> _SUPPLIED INFORMATION_:
....
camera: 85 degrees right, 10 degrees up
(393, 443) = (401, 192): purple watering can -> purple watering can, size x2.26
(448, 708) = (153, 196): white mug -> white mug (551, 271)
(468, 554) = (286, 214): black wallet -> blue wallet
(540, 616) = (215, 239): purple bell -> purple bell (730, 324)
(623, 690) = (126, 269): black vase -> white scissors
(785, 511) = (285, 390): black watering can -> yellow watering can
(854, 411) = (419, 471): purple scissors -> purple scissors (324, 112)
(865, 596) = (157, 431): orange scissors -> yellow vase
....
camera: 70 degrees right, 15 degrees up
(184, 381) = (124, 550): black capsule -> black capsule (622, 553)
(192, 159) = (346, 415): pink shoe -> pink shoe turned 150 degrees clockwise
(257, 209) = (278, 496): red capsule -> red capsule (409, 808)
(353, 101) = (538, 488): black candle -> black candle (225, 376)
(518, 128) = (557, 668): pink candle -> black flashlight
....
> _WORK REQUEST_:
Using the data above, extract exactly the lines from the one that holds "camera: 85 degrees right, 10 degrees up" to the one that holds "(865, 596) = (157, 431): orange", both ends included, and no others.

> _SOLUTION TO THE PROBLEM_:
camera: 85 degrees right, 10 degrees up
(393, 443) = (401, 192): purple watering can -> purple watering can, size x2.26
(448, 708) = (153, 196): white mug -> white mug (551, 271)
(468, 554) = (286, 214): black wallet -> blue wallet
(540, 616) = (215, 239): purple bell -> purple bell (730, 324)
(623, 690) = (126, 269): black vase -> white scissors
(785, 511) = (285, 390): black watering can -> yellow watering can
(854, 411) = (419, 471): purple scissors -> purple scissors (324, 112)
(865, 596) = (157, 431): orange scissors -> yellow vase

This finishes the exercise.